-- What the exercise asks --
Down to the last line, restate the records below word for word, dropping every image.

-- Exercise material --

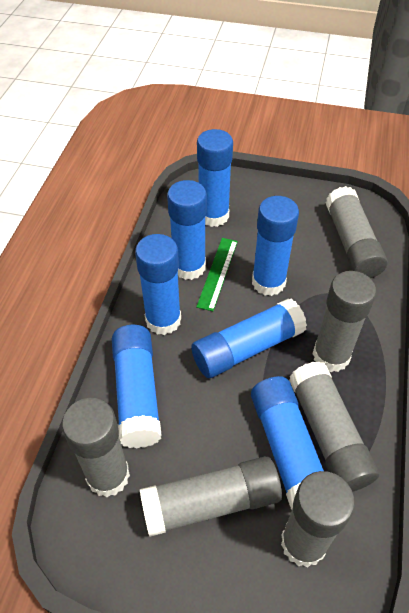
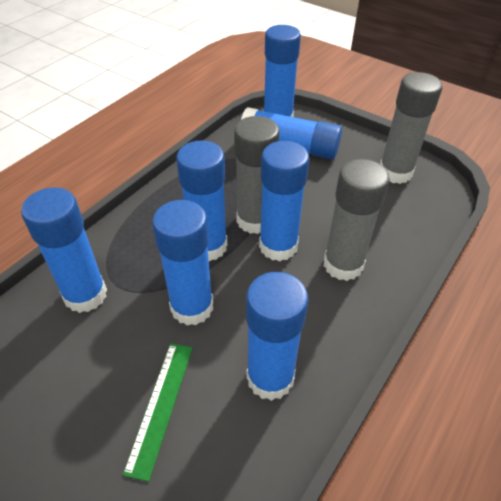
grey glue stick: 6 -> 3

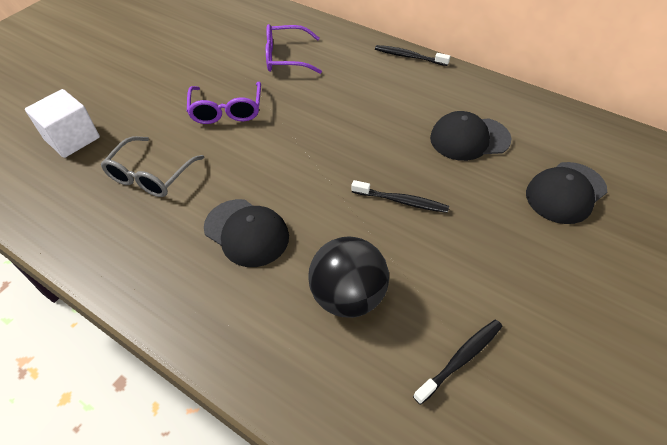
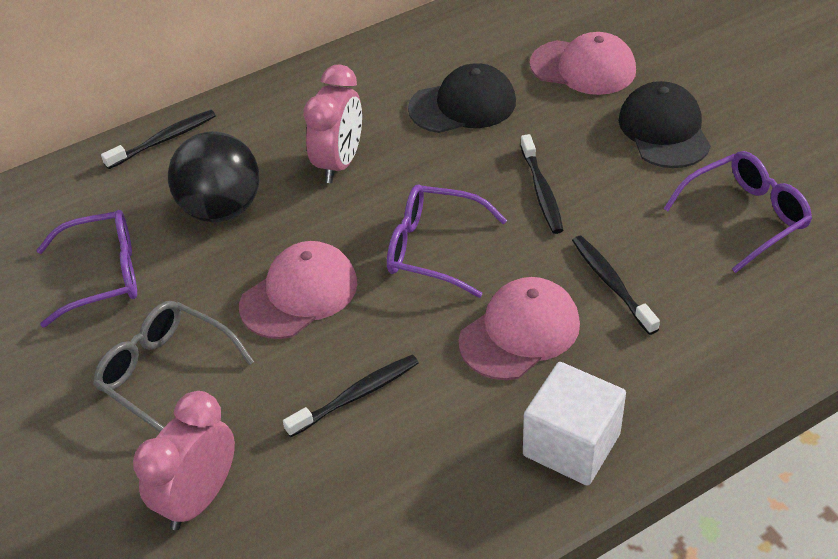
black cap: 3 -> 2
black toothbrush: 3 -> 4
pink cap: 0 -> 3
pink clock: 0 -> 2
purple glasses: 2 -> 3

-- Answer section --
grey glue stick: 6 -> 3

black cap: 3 -> 2
black toothbrush: 3 -> 4
pink cap: 0 -> 3
pink clock: 0 -> 2
purple glasses: 2 -> 3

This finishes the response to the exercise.